Start of DATA PROVIDED

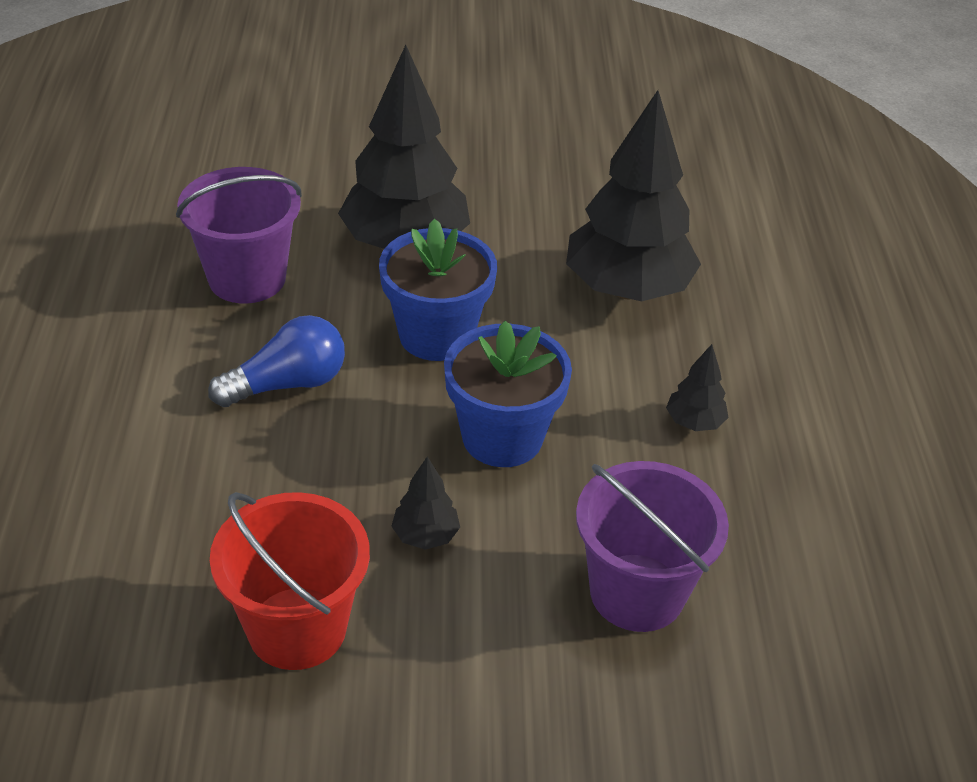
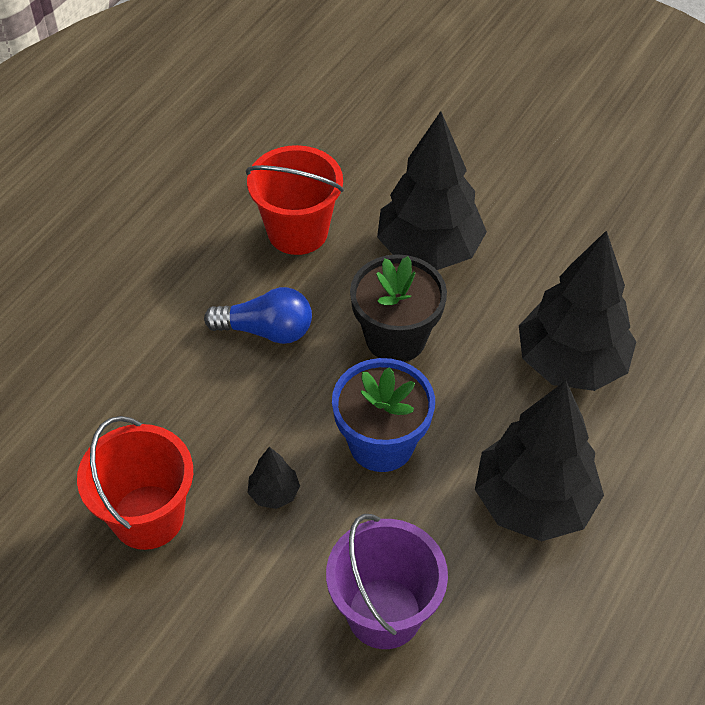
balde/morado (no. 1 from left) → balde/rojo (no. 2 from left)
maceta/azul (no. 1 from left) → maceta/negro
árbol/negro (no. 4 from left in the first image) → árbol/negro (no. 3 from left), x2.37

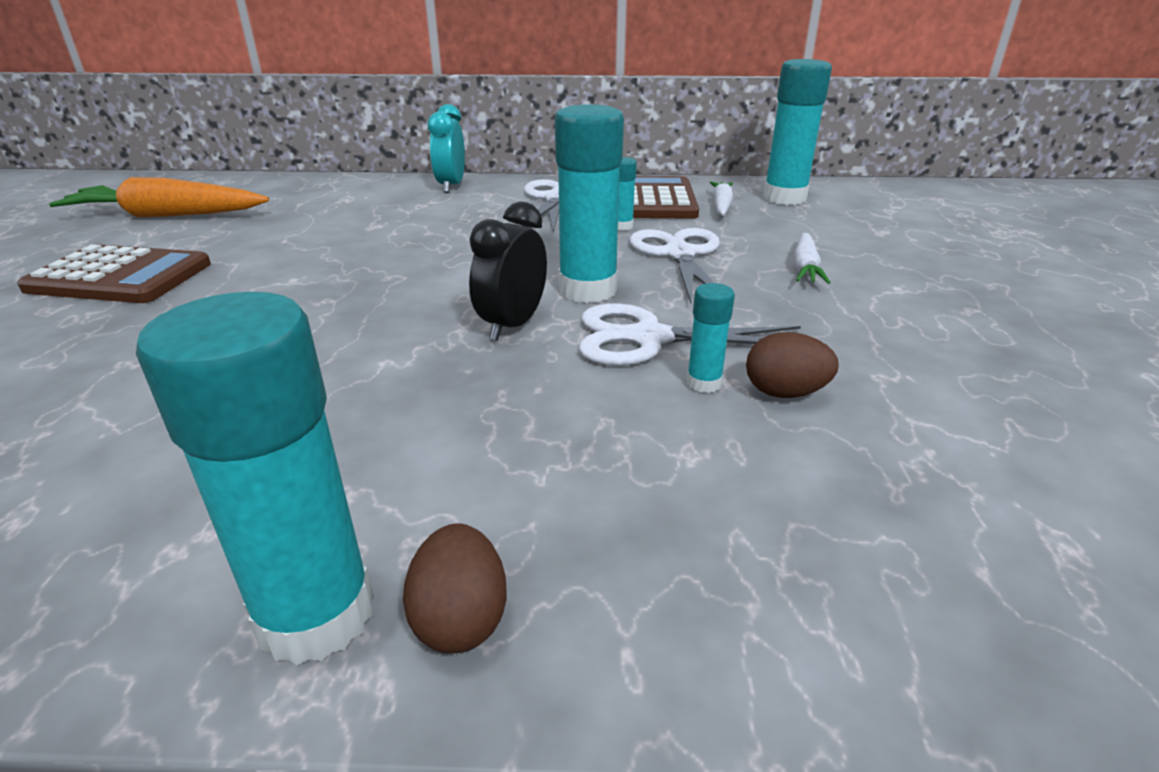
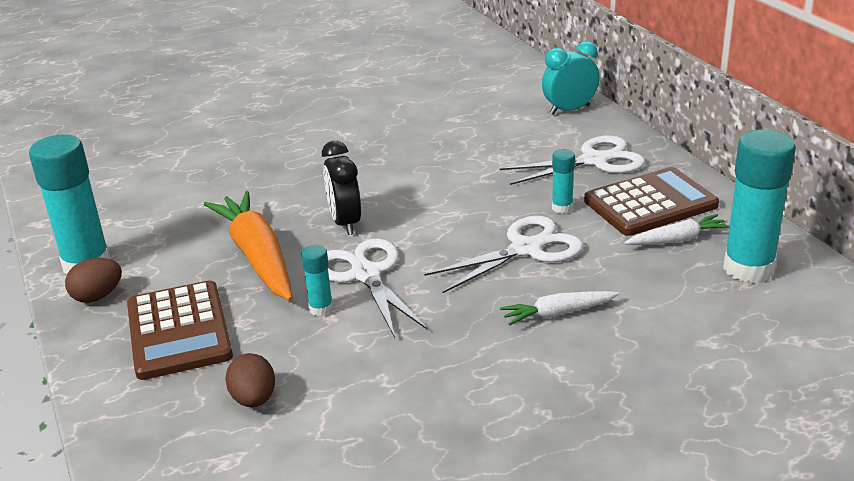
calculadora/marrón (no. 1 from left), shifted
zanahoria/naranja, shifted
huevo/marrón (no. 2 from left), shifted
despertador/negro, 105 degrees counterclockwise
barra de pegamento/turquesa (no. 2 from left) → -

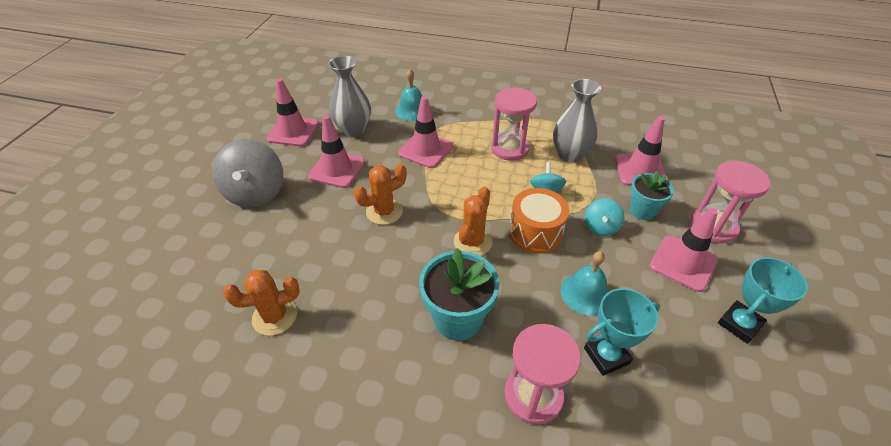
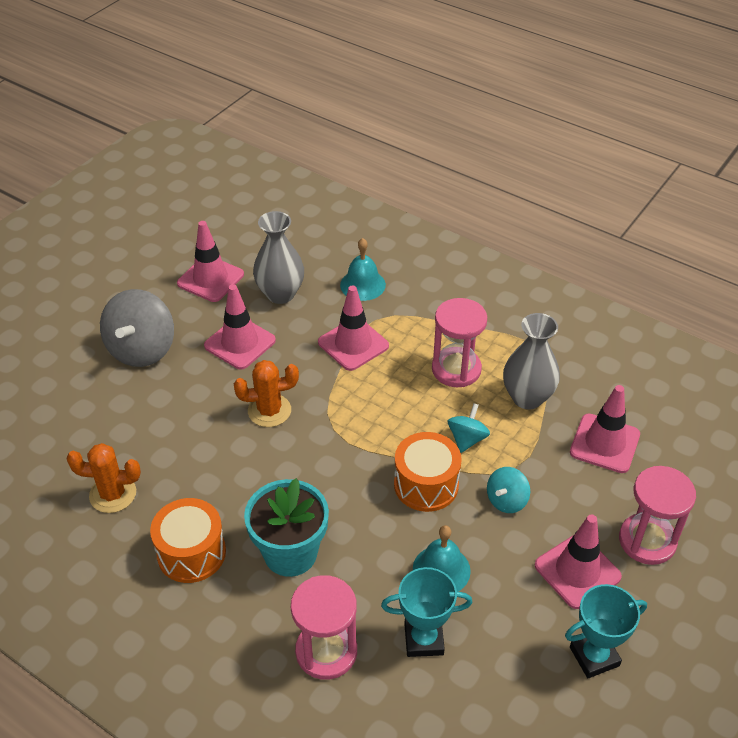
- → tambor/naranja (no. 1 from left)
cactus/naranja (no. 3 from left) → -
maceta/turquesa (no. 2 from left) → -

End of DATA PROVIDED

Starting at the line that contains "maceta/azul (no. 1 from left) → maceta/negro", return every line through the end of the records above exactly as written, and return no pictures.

maceta/azul (no. 1 from left) → maceta/negro
árbol/negro (no. 4 from left in the first image) → árbol/negro (no. 3 from left), x2.37

calculadora/marrón (no. 1 from left), shifted
zanahoria/naranja, shifted
huevo/marrón (no. 2 from left), shifted
despertador/negro, 105 degrees counterclockwise
barra de pegamento/turquesa (no. 2 from left) → -

- → tambor/naranja (no. 1 from left)
cactus/naranja (no. 3 from left) → -
maceta/turquesa (no. 2 from left) → -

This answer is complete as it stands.